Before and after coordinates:

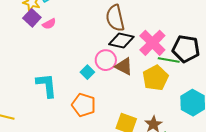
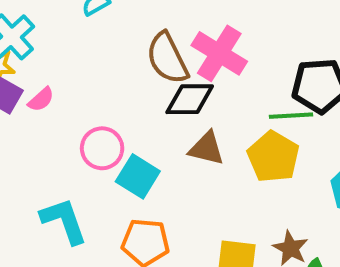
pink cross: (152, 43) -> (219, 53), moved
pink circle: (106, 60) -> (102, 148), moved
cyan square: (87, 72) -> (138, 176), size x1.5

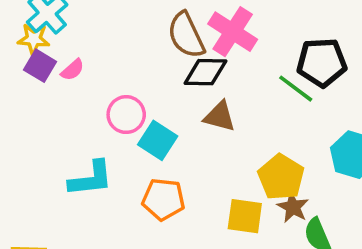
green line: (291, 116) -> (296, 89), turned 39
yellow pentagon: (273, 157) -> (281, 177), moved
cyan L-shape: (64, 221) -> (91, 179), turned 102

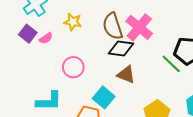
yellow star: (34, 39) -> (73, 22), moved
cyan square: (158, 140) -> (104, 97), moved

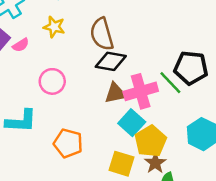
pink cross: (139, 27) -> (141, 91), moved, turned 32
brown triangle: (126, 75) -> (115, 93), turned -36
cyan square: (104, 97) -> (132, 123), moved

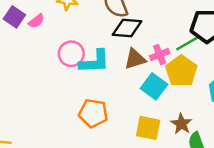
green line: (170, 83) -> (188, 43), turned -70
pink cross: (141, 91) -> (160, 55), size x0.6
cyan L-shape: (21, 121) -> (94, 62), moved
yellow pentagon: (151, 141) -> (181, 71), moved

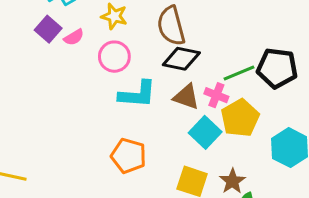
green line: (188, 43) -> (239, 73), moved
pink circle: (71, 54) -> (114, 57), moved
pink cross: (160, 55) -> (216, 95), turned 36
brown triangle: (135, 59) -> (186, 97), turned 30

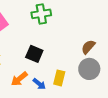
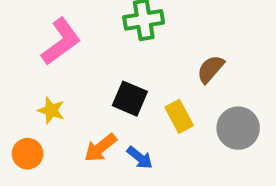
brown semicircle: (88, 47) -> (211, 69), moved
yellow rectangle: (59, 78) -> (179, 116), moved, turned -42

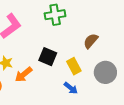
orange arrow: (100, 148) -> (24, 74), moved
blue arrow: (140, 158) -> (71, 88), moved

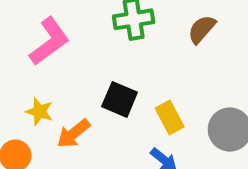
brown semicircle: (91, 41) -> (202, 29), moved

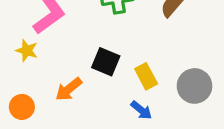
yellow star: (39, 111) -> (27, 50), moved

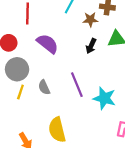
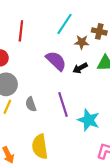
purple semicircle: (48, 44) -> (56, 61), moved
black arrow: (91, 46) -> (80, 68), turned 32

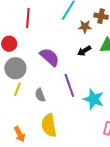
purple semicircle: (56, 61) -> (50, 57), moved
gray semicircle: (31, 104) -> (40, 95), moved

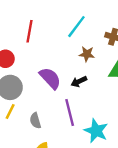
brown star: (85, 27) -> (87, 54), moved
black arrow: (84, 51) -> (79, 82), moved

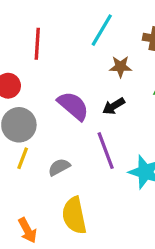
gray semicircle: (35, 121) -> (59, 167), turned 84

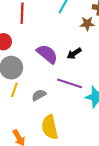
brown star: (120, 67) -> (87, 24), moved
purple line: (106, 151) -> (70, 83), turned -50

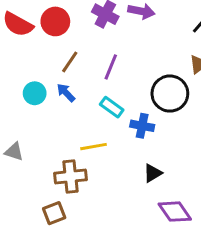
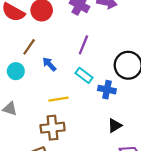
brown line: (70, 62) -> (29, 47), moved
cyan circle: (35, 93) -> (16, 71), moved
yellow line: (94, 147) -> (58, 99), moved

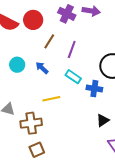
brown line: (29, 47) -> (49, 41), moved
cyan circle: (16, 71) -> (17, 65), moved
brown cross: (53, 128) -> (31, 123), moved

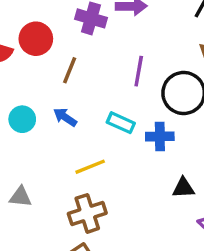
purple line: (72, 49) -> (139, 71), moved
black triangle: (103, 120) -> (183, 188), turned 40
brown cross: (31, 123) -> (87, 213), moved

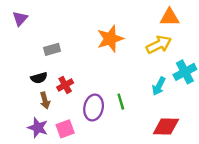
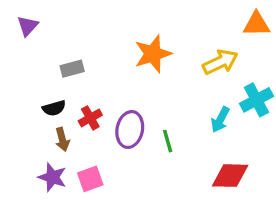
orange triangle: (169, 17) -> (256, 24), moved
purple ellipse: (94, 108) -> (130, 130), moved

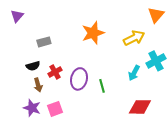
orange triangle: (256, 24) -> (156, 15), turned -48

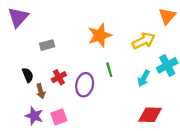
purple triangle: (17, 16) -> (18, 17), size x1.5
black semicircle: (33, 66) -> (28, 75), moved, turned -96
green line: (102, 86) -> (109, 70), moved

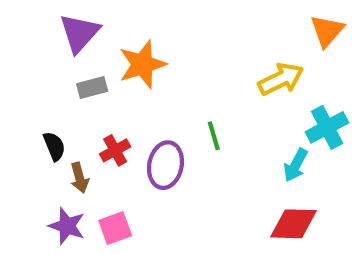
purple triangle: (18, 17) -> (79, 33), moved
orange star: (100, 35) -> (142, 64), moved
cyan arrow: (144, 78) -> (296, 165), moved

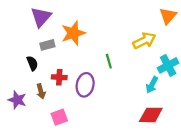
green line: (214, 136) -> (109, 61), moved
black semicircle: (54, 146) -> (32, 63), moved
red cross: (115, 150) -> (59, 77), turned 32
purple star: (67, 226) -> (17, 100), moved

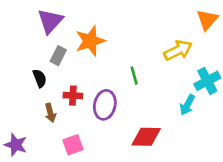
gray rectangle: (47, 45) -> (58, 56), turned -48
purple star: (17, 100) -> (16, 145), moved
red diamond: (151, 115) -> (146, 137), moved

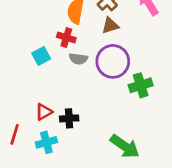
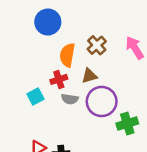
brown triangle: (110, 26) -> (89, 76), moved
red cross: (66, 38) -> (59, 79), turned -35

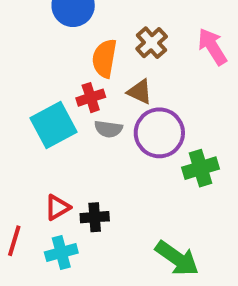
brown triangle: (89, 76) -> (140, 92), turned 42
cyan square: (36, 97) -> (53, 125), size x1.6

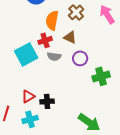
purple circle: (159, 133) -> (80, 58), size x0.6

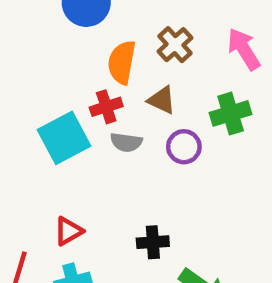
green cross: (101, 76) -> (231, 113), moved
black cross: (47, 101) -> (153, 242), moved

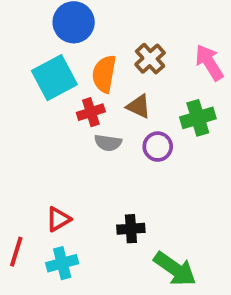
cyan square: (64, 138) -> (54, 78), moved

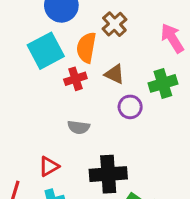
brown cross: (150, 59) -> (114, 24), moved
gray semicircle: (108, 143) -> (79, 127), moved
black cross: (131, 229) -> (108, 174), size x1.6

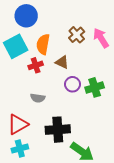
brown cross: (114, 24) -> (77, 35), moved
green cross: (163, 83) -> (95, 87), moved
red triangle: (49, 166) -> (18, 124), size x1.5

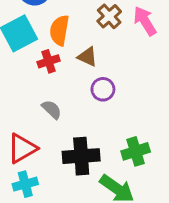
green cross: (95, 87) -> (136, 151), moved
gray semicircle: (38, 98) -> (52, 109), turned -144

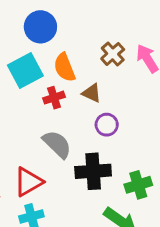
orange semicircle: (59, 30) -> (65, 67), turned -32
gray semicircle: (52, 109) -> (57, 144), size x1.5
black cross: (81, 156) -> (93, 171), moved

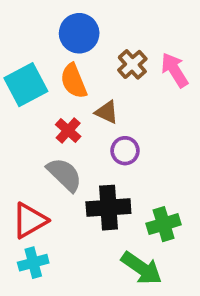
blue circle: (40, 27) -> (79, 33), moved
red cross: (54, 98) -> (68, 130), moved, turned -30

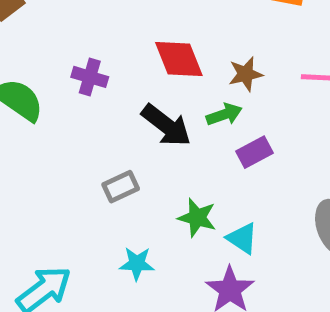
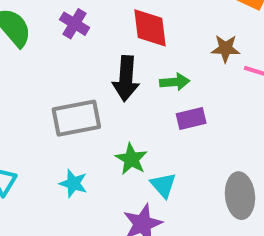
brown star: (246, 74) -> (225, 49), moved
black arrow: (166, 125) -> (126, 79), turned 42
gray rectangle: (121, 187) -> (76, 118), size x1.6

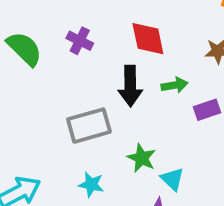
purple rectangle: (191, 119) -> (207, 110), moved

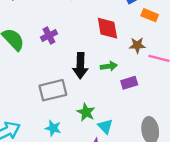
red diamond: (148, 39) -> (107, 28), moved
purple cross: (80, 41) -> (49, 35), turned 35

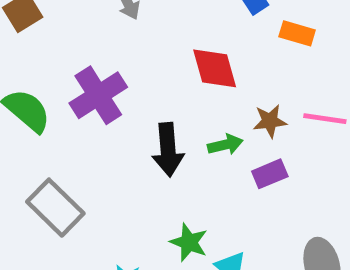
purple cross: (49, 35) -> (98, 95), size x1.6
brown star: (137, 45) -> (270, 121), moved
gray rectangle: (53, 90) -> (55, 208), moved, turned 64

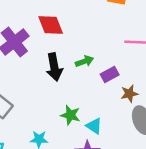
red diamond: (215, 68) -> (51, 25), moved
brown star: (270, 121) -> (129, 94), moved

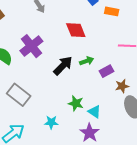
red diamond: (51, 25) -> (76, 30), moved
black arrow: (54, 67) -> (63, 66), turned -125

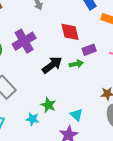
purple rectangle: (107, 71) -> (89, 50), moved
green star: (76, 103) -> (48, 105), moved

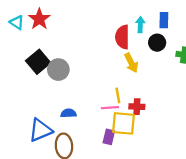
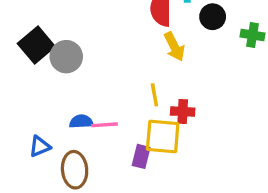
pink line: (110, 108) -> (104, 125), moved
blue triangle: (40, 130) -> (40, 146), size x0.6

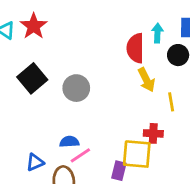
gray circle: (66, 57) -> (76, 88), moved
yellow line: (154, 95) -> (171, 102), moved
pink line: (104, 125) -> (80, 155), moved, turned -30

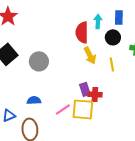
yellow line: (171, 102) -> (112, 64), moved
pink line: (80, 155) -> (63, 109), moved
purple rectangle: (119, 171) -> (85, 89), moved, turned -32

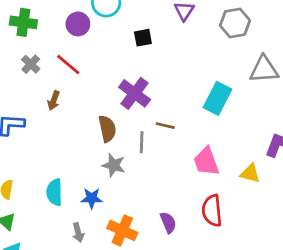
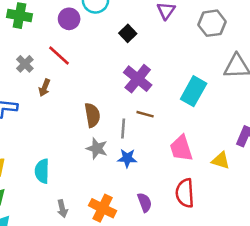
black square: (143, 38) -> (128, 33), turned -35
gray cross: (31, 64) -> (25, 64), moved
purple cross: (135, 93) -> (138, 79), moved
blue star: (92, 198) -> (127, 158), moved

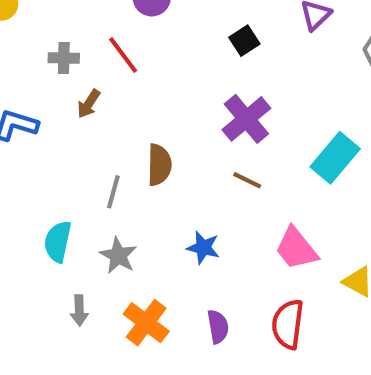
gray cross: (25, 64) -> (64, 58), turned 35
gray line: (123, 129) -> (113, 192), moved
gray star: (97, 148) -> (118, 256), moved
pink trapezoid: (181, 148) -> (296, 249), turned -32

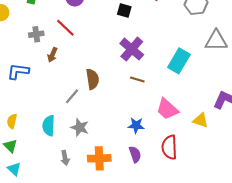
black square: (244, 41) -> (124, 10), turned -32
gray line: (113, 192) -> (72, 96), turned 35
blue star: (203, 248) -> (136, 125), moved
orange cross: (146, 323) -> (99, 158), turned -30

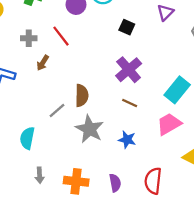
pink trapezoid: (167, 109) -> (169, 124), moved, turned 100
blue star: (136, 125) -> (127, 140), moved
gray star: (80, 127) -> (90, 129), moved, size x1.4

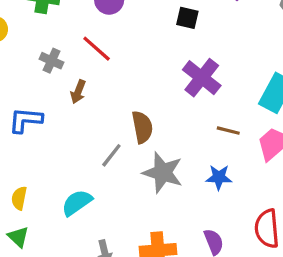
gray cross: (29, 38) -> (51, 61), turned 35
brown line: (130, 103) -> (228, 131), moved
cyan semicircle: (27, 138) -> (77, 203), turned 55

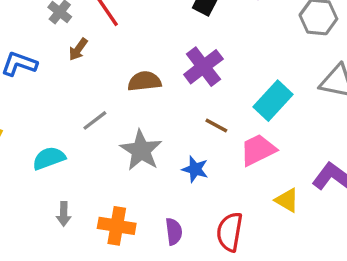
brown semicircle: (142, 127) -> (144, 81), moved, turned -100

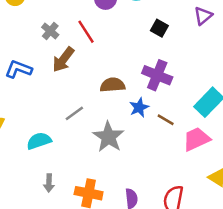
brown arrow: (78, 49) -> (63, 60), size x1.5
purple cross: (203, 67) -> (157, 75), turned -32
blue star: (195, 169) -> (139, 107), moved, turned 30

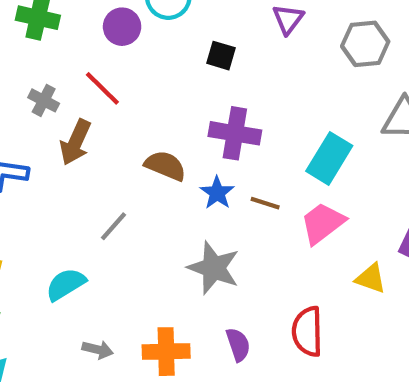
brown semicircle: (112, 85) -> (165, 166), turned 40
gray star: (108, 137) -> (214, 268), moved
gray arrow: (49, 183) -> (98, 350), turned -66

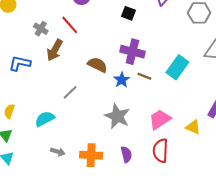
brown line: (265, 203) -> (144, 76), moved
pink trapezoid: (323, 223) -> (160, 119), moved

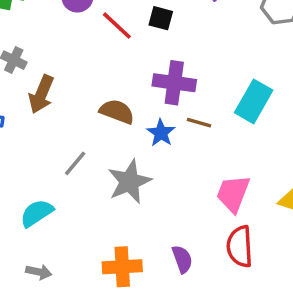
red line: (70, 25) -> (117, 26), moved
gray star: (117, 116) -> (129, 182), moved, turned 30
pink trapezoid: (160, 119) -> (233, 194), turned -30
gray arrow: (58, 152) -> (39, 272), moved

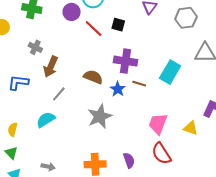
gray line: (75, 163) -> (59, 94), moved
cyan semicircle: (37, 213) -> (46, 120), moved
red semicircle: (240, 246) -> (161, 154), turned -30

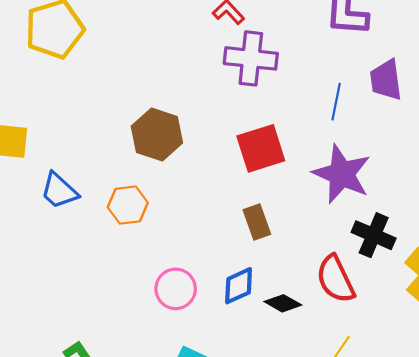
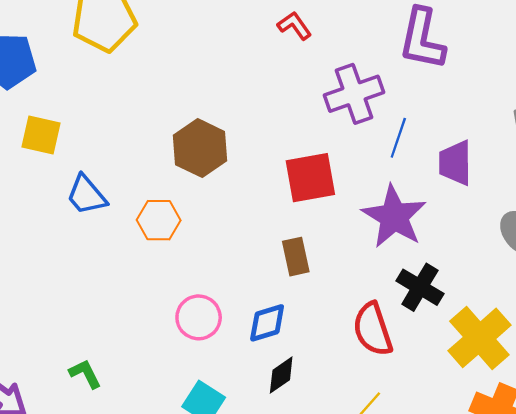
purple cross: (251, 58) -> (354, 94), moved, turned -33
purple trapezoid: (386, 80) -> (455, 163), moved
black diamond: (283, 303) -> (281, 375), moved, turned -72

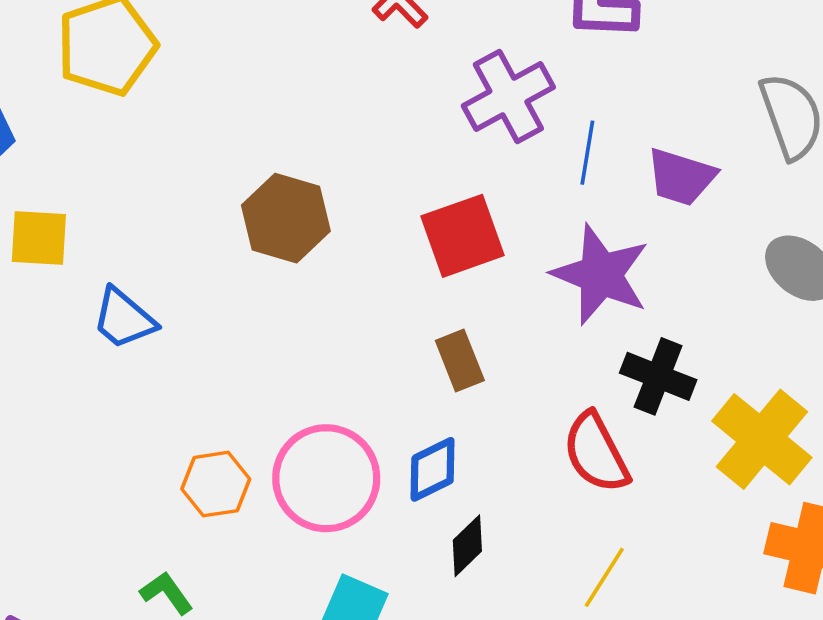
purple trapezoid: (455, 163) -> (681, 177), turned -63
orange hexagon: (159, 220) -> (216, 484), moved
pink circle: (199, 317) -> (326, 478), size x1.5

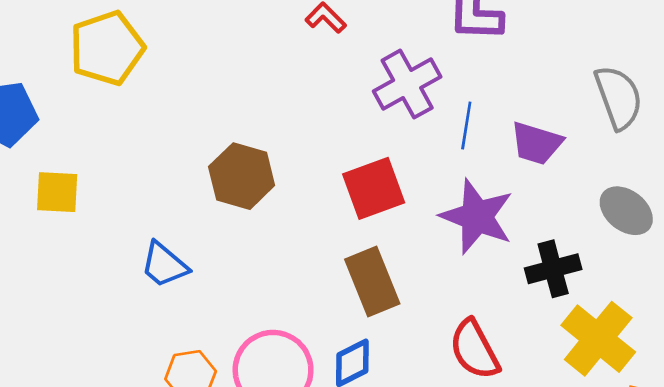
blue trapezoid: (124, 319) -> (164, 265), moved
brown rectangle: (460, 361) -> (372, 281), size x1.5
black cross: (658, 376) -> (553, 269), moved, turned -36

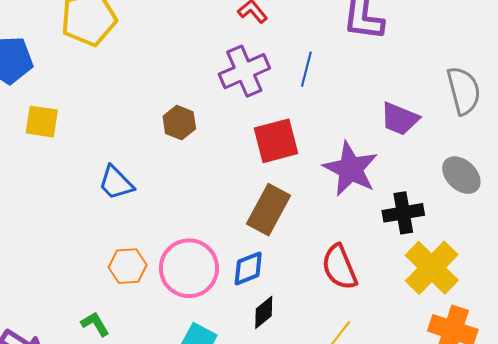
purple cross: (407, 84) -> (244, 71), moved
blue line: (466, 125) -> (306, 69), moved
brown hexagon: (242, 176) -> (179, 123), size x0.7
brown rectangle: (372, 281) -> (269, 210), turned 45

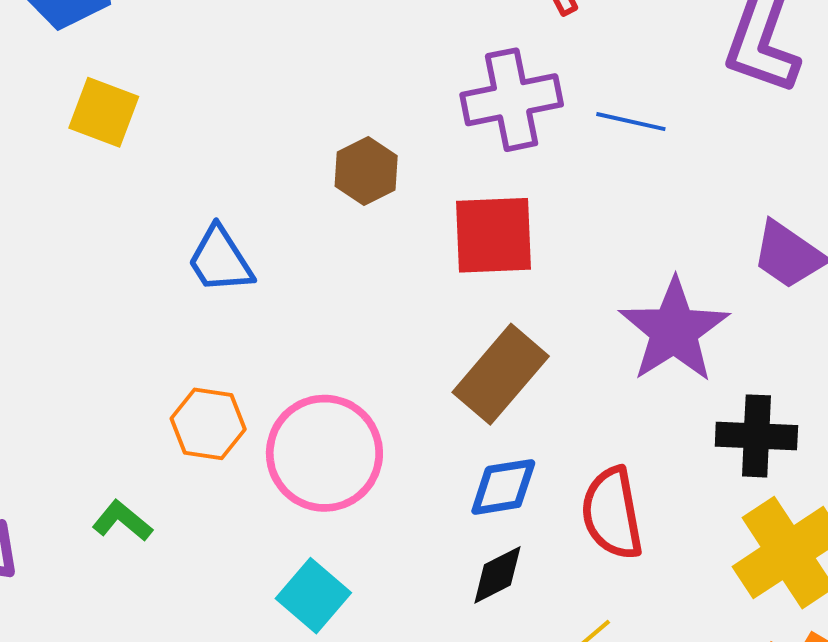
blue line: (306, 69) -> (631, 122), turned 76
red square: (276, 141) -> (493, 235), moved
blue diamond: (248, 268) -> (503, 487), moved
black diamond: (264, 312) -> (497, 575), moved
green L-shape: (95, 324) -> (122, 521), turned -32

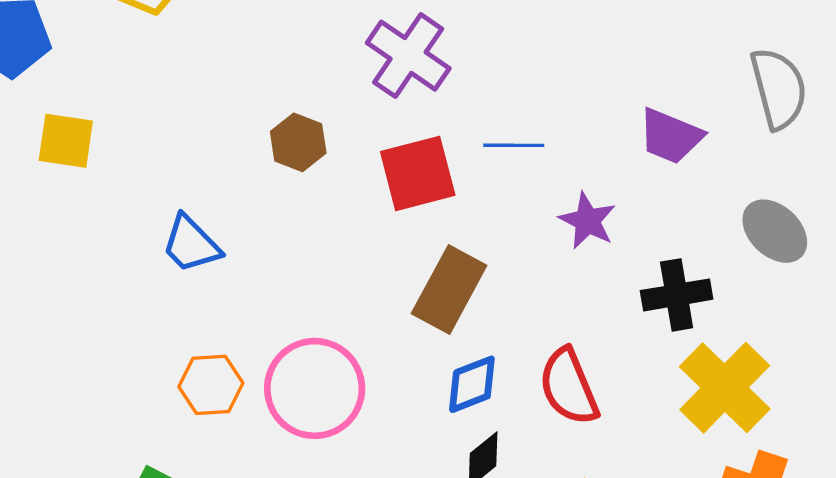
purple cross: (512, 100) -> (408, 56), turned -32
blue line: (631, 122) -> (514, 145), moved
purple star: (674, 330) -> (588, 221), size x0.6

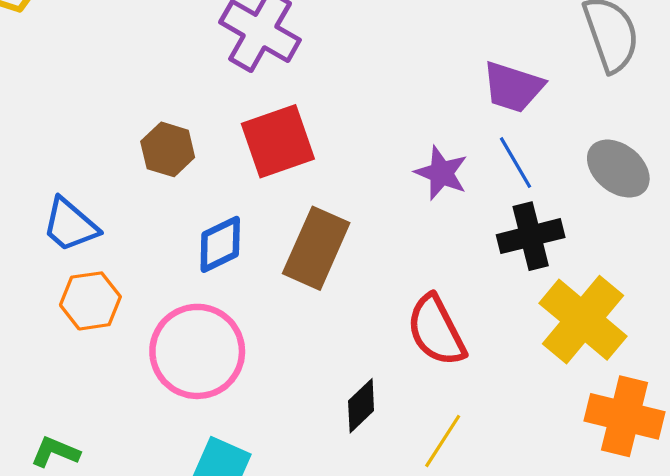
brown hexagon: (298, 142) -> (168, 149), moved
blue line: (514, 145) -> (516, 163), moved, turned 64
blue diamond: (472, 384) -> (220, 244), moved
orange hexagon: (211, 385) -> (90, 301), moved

### EXERCISE REQUIREMENTS
Repeat word for word the lines above, from the first entry through the line containing "orange star: (100, 35) -> (142, 64), moved", with both ends kept and the pictures dropped.

### WRITTEN RESPONSE
pink cross: (152, 43) -> (219, 53), moved
pink circle: (106, 60) -> (102, 148), moved
cyan square: (87, 72) -> (138, 176), size x1.5

green line: (291, 116) -> (296, 89), turned 39
yellow pentagon: (273, 157) -> (281, 177), moved
cyan L-shape: (64, 221) -> (91, 179), turned 102

yellow star: (34, 39) -> (73, 22), moved
cyan square: (158, 140) -> (104, 97), moved

pink cross: (139, 27) -> (141, 91), moved, turned 32
brown triangle: (126, 75) -> (115, 93), turned -36
cyan square: (104, 97) -> (132, 123), moved

green line: (170, 83) -> (188, 43), turned -70
pink cross: (141, 91) -> (160, 55), size x0.6
cyan L-shape: (21, 121) -> (94, 62), moved
yellow pentagon: (151, 141) -> (181, 71), moved

green line: (188, 43) -> (239, 73), moved
pink circle: (71, 54) -> (114, 57), moved
pink cross: (160, 55) -> (216, 95), turned 36
brown triangle: (135, 59) -> (186, 97), turned 30

brown semicircle: (88, 47) -> (211, 69), moved
yellow rectangle: (59, 78) -> (179, 116), moved, turned -42

orange arrow: (100, 148) -> (24, 74), moved
blue arrow: (140, 158) -> (71, 88), moved

brown semicircle: (91, 41) -> (202, 29), moved

yellow star: (39, 111) -> (27, 50), moved

purple semicircle: (48, 44) -> (56, 61), moved
black arrow: (91, 46) -> (80, 68), turned 32

purple semicircle: (56, 61) -> (50, 57), moved
gray semicircle: (31, 104) -> (40, 95), moved

brown star: (85, 27) -> (87, 54), moved
black arrow: (84, 51) -> (79, 82), moved

gray semicircle: (35, 121) -> (59, 167), turned 84

brown star: (120, 67) -> (87, 24), moved
purple line: (106, 151) -> (70, 83), turned -50

brown line: (70, 62) -> (29, 47), moved
cyan circle: (35, 93) -> (16, 71), moved
yellow line: (94, 147) -> (58, 99), moved

brown line: (29, 47) -> (49, 41), moved
cyan circle: (16, 71) -> (17, 65), moved
brown cross: (53, 128) -> (31, 123), moved

purple line: (72, 49) -> (139, 71), moved
black triangle: (103, 120) -> (183, 188), turned 40
brown cross: (31, 123) -> (87, 213), moved

orange triangle: (169, 17) -> (256, 24), moved
purple ellipse: (94, 108) -> (130, 130), moved

orange triangle: (256, 24) -> (156, 15), turned -48

purple triangle: (17, 16) -> (18, 17), size x1.5
black semicircle: (33, 66) -> (28, 75), moved, turned -96
green line: (102, 86) -> (109, 70), moved

purple triangle: (18, 17) -> (79, 33), moved
orange star: (100, 35) -> (142, 64), moved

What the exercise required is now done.